#### [TASK PROMPT]
Print the data once more, exactly as given. Drop the pictures.

#### [SOURCE MATERIAL]
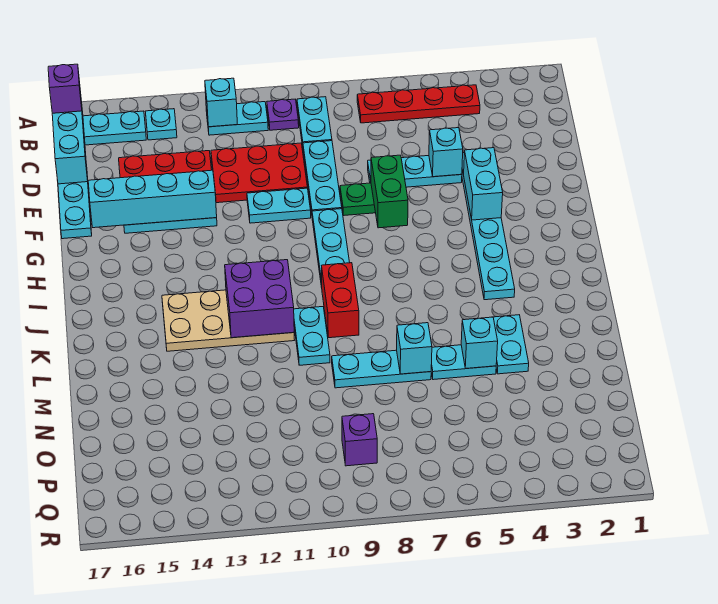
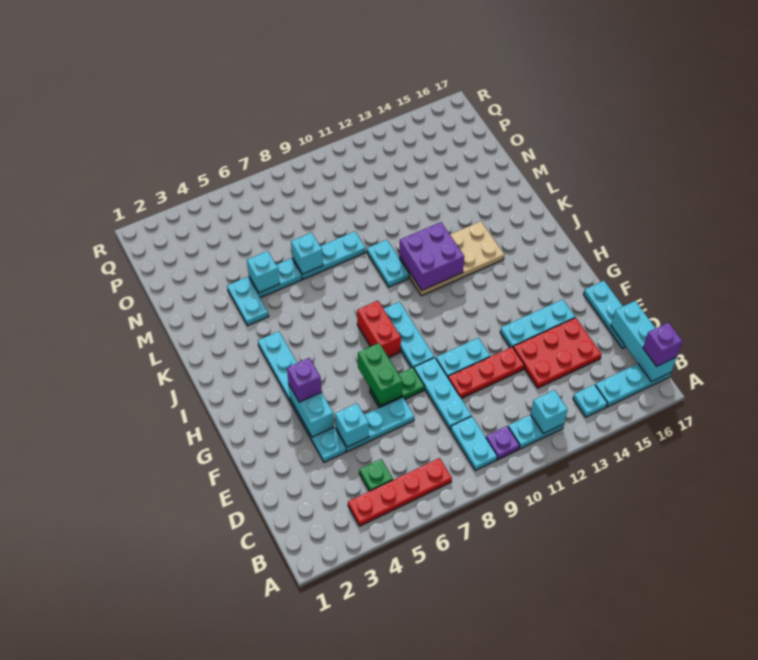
none -> green plate C5 level 1
red plate D10:E12 level 1 -> red plate E10:E12 level 1
cyan brick F13:F16 level 2 -> none
red brick J9:K9 level 1 -> red brick H8:I8 level 1
purple brick P9 level 1 -> purple brick G4 level 3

#### [OUTPUT]
none -> green plate C5 level 1
red plate D10:E12 level 1 -> red plate E10:E12 level 1
cyan brick F13:F16 level 2 -> none
red brick J9:K9 level 1 -> red brick H8:I8 level 1
purple brick P9 level 1 -> purple brick G4 level 3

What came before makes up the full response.